== Dataset records ==
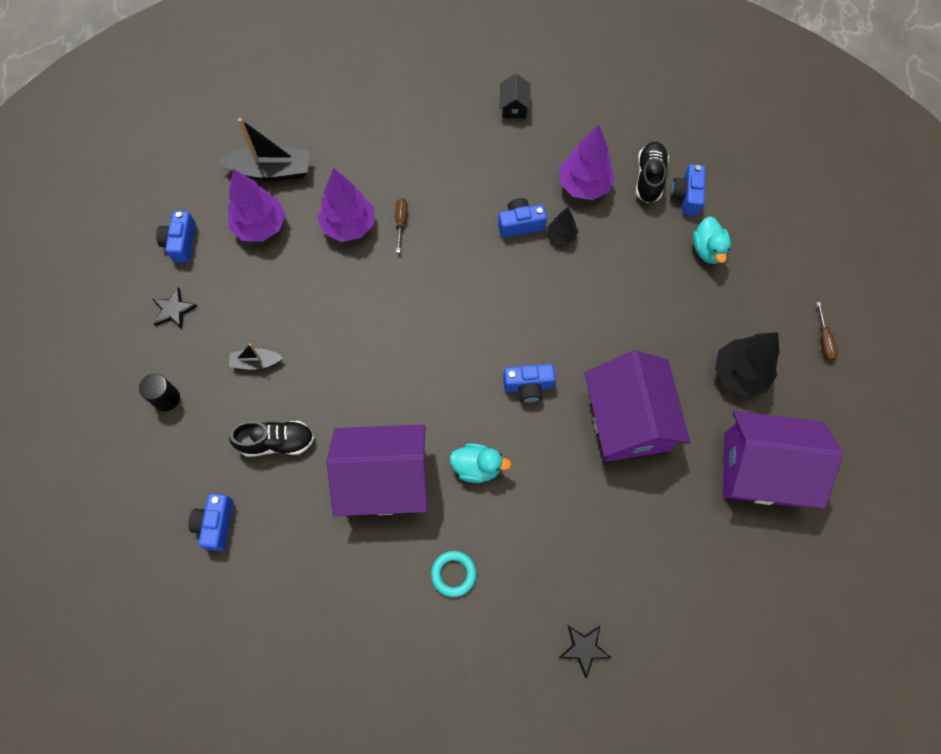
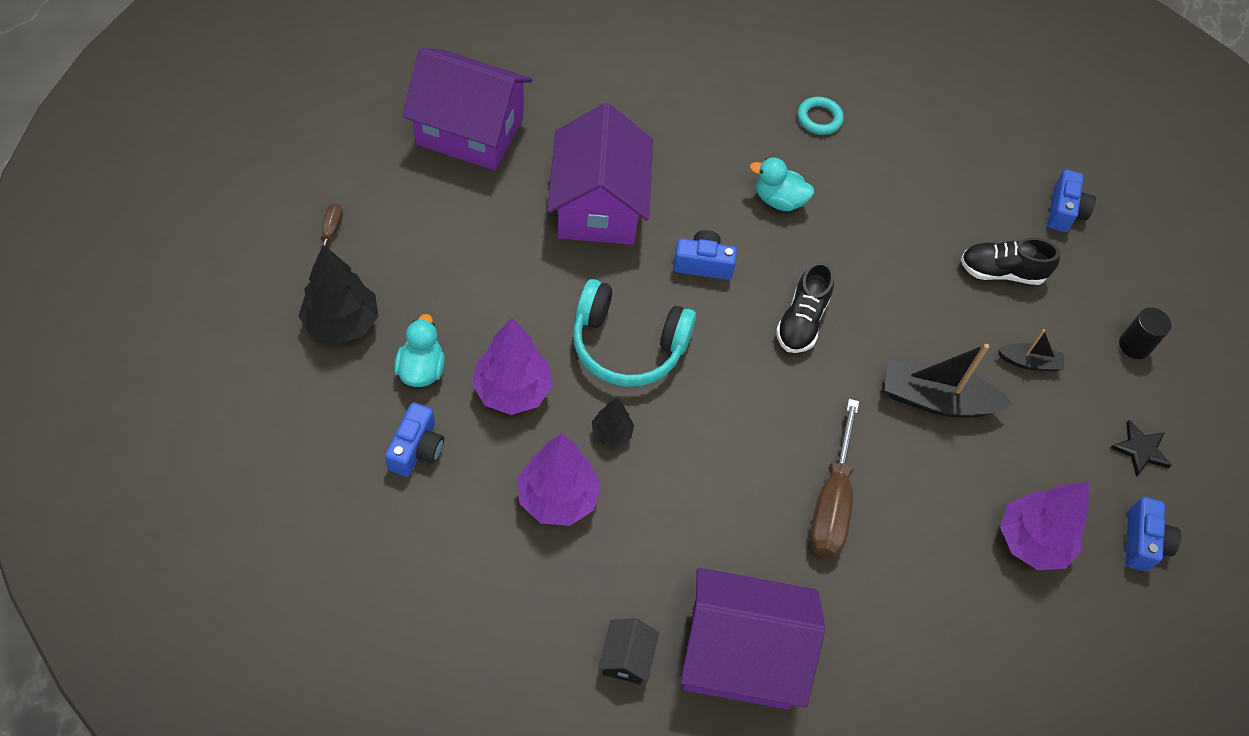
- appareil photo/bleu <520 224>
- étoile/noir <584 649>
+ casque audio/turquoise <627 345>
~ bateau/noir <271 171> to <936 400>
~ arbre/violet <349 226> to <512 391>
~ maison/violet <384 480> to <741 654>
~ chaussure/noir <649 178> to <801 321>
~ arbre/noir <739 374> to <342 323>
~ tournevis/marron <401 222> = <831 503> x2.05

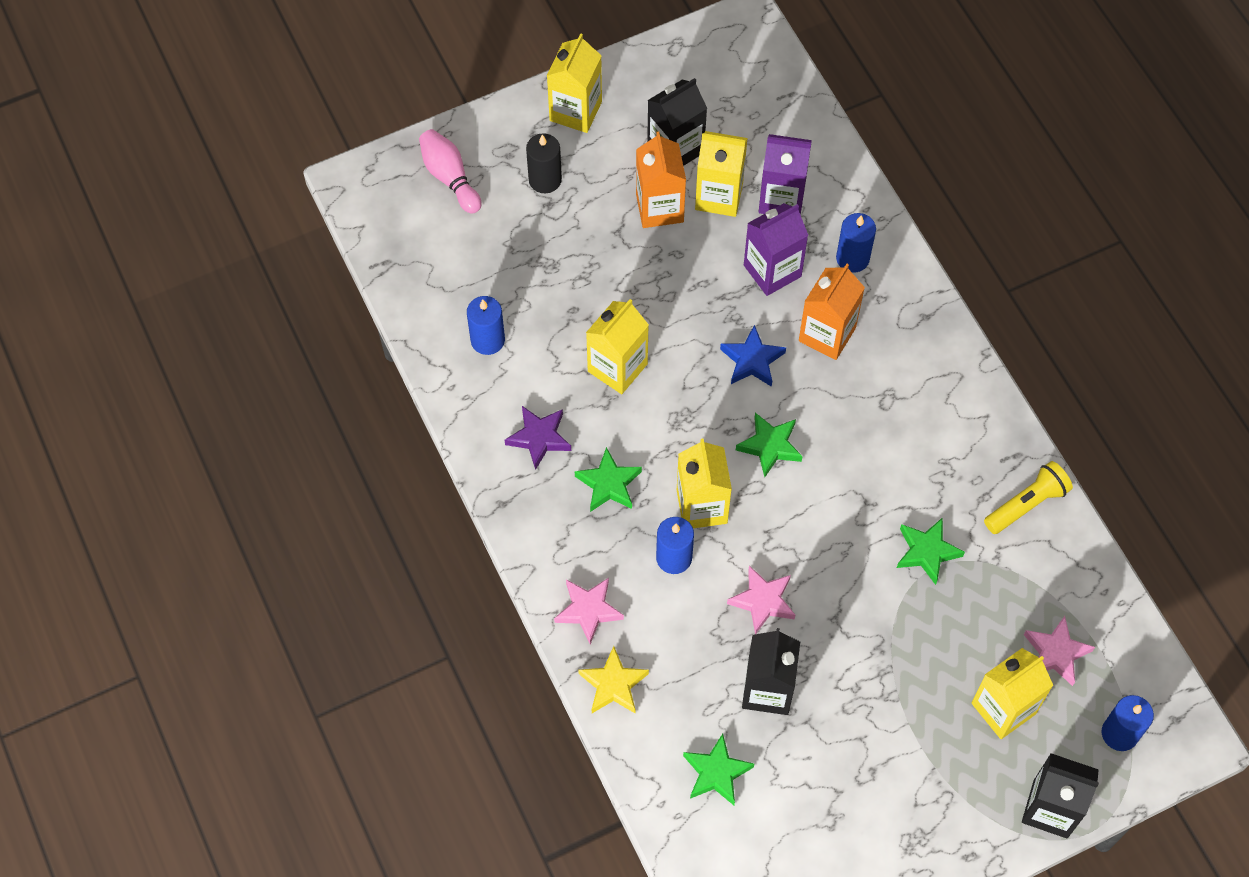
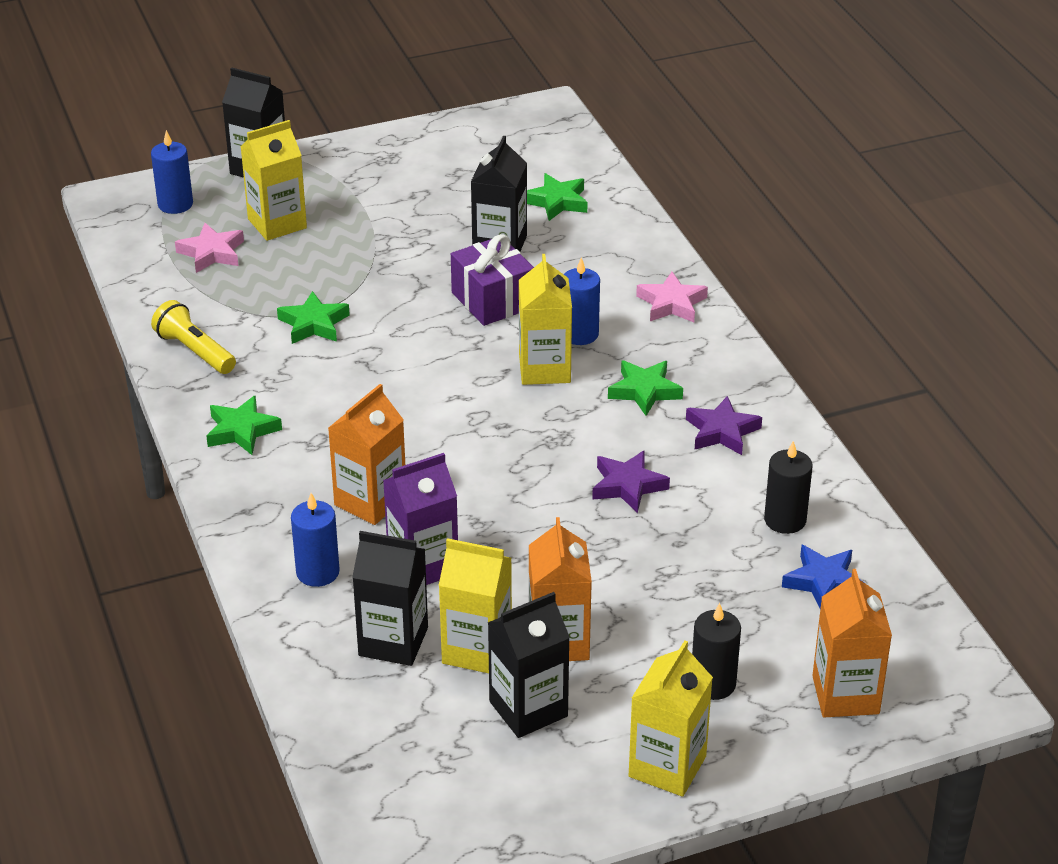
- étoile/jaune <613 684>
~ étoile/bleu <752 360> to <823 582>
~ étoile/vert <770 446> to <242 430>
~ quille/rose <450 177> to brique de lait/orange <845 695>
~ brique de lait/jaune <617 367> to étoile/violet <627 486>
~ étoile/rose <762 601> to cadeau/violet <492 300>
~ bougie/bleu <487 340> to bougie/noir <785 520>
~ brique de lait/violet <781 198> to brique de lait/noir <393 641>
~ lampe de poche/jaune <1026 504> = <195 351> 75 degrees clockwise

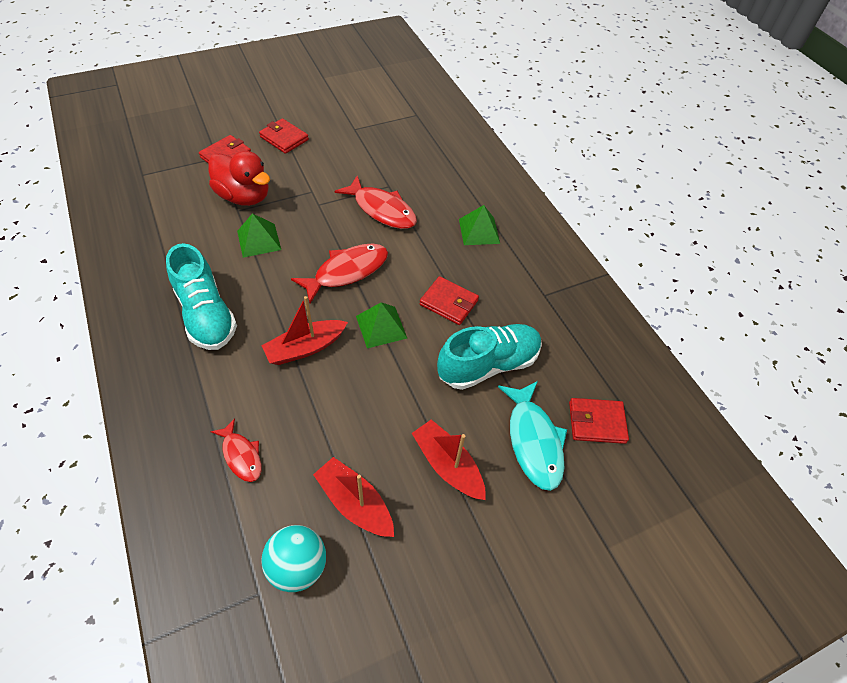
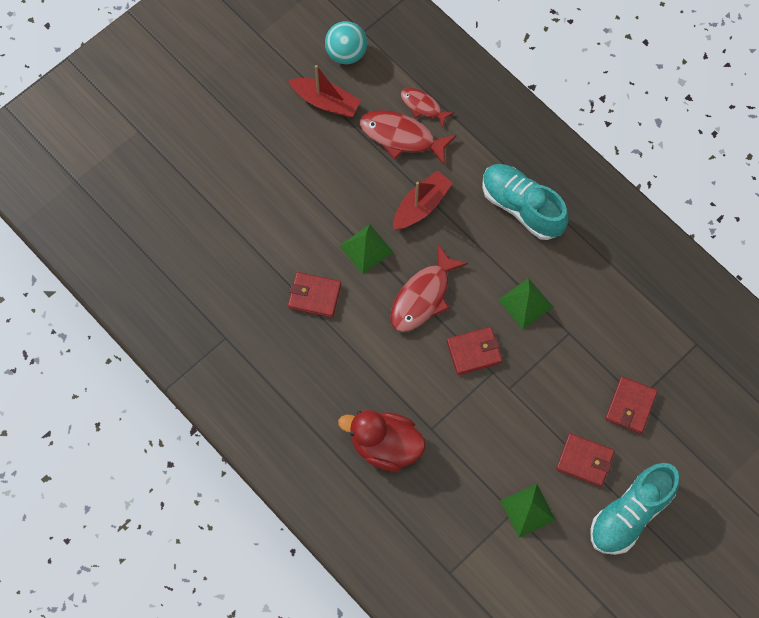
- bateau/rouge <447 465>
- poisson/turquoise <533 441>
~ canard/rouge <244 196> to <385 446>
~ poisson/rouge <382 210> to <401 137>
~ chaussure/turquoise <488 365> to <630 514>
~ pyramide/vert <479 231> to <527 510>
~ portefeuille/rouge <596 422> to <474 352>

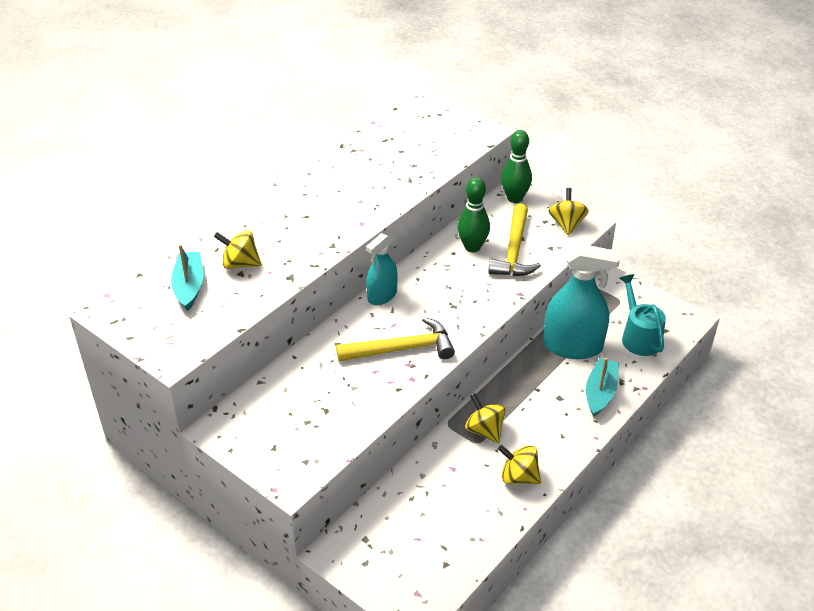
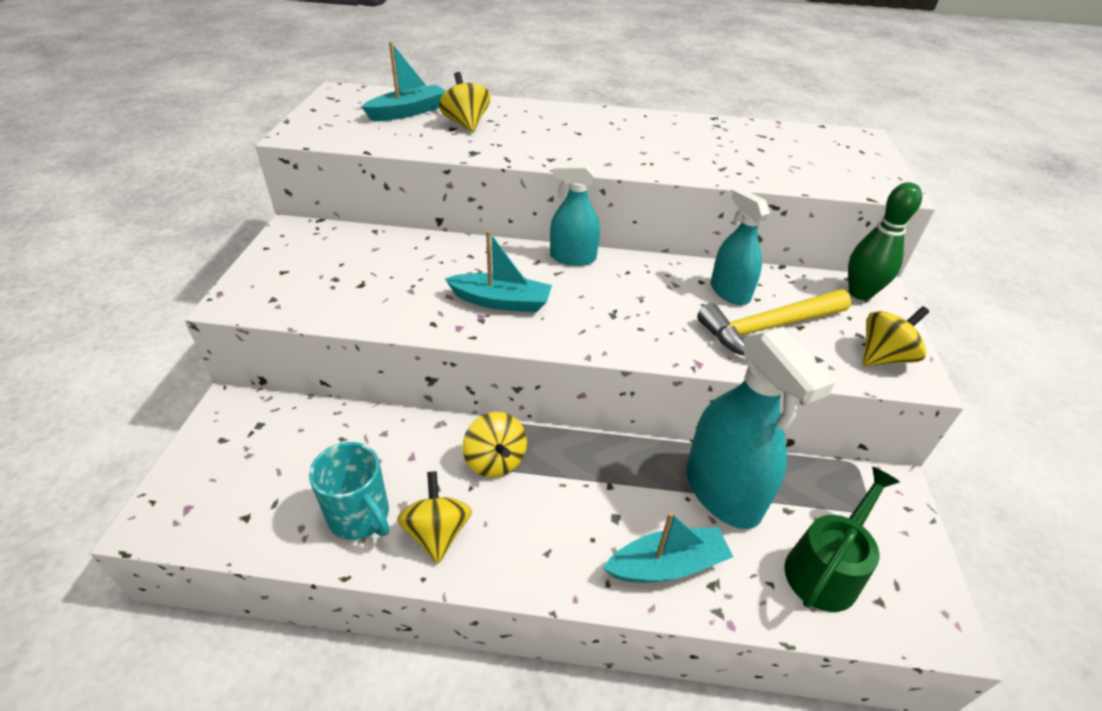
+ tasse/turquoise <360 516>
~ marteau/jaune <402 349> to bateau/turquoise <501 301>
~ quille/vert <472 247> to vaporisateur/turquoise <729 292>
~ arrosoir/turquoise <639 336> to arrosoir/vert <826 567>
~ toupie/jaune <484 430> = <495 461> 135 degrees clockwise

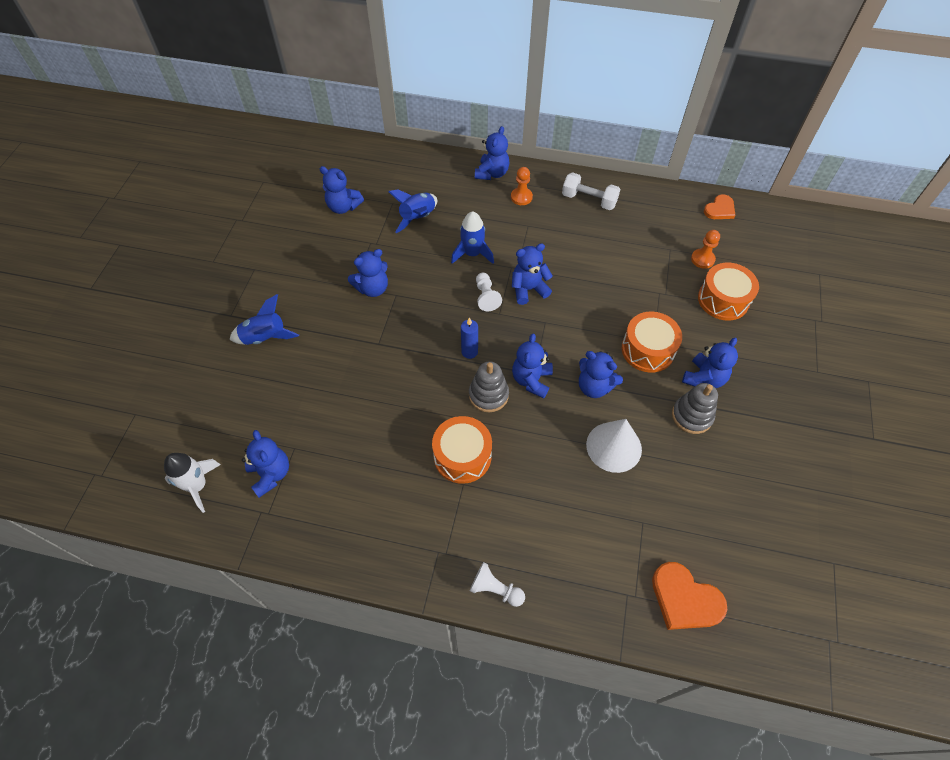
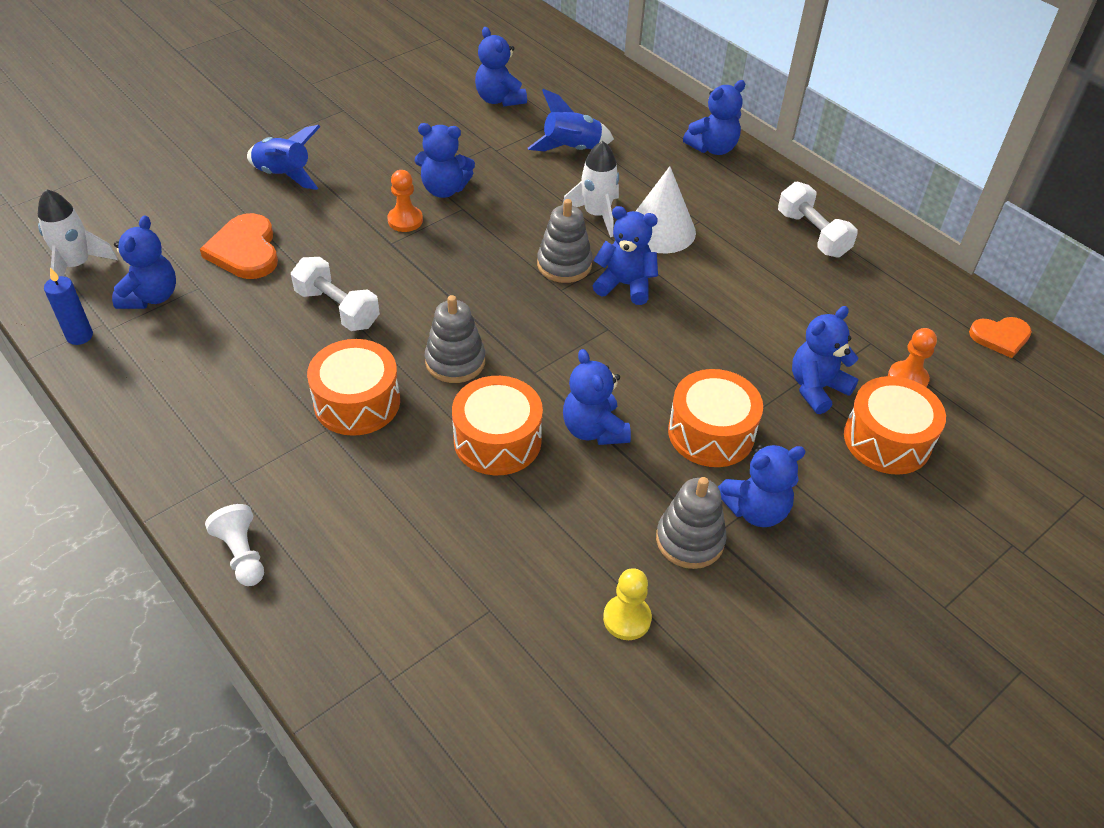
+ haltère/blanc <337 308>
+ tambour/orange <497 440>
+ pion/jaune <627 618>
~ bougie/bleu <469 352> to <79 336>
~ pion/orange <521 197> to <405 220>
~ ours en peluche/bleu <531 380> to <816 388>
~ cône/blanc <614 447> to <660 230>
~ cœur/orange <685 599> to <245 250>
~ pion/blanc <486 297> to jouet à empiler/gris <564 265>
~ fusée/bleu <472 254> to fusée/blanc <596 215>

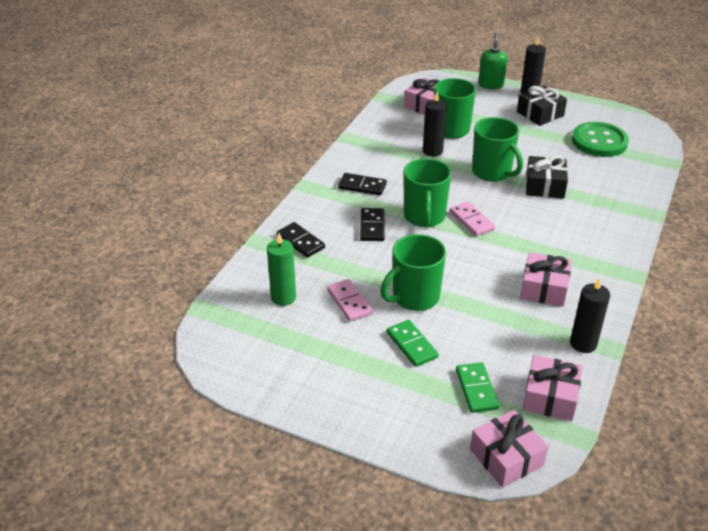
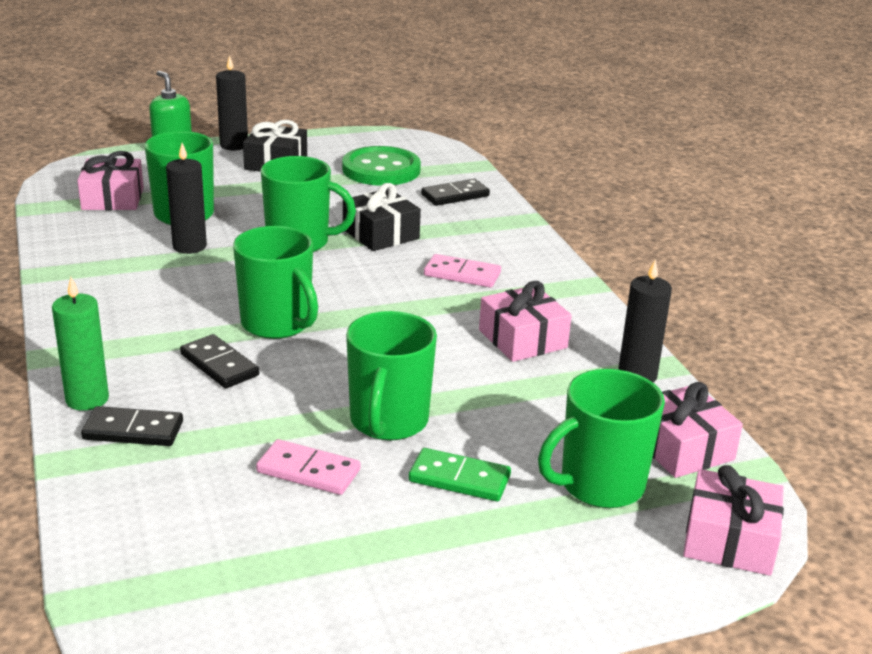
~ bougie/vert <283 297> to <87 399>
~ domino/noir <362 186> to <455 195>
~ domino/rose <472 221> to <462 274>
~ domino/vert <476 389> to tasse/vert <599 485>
===
Assignment - Everything in the entries above should be printed again exactly, apart from the pictures.

Final answer -
- appareil photo/bleu <520 224>
- étoile/noir <584 649>
+ casque audio/turquoise <627 345>
~ bateau/noir <271 171> to <936 400>
~ arbre/violet <349 226> to <512 391>
~ maison/violet <384 480> to <741 654>
~ chaussure/noir <649 178> to <801 321>
~ arbre/noir <739 374> to <342 323>
~ tournevis/marron <401 222> = <831 503> x2.05

- étoile/jaune <613 684>
~ étoile/bleu <752 360> to <823 582>
~ étoile/vert <770 446> to <242 430>
~ quille/rose <450 177> to brique de lait/orange <845 695>
~ brique de lait/jaune <617 367> to étoile/violet <627 486>
~ étoile/rose <762 601> to cadeau/violet <492 300>
~ bougie/bleu <487 340> to bougie/noir <785 520>
~ brique de lait/violet <781 198> to brique de lait/noir <393 641>
~ lampe de poche/jaune <1026 504> = <195 351> 75 degrees clockwise

- bateau/rouge <447 465>
- poisson/turquoise <533 441>
~ canard/rouge <244 196> to <385 446>
~ poisson/rouge <382 210> to <401 137>
~ chaussure/turquoise <488 365> to <630 514>
~ pyramide/vert <479 231> to <527 510>
~ portefeuille/rouge <596 422> to <474 352>

+ tasse/turquoise <360 516>
~ marteau/jaune <402 349> to bateau/turquoise <501 301>
~ quille/vert <472 247> to vaporisateur/turquoise <729 292>
~ arrosoir/turquoise <639 336> to arrosoir/vert <826 567>
~ toupie/jaune <484 430> = <495 461> 135 degrees clockwise

+ haltère/blanc <337 308>
+ tambour/orange <497 440>
+ pion/jaune <627 618>
~ bougie/bleu <469 352> to <79 336>
~ pion/orange <521 197> to <405 220>
~ ours en peluche/bleu <531 380> to <816 388>
~ cône/blanc <614 447> to <660 230>
~ cœur/orange <685 599> to <245 250>
~ pion/blanc <486 297> to jouet à empiler/gris <564 265>
~ fusée/bleu <472 254> to fusée/blanc <596 215>

~ bougie/vert <283 297> to <87 399>
~ domino/noir <362 186> to <455 195>
~ domino/rose <472 221> to <462 274>
~ domino/vert <476 389> to tasse/vert <599 485>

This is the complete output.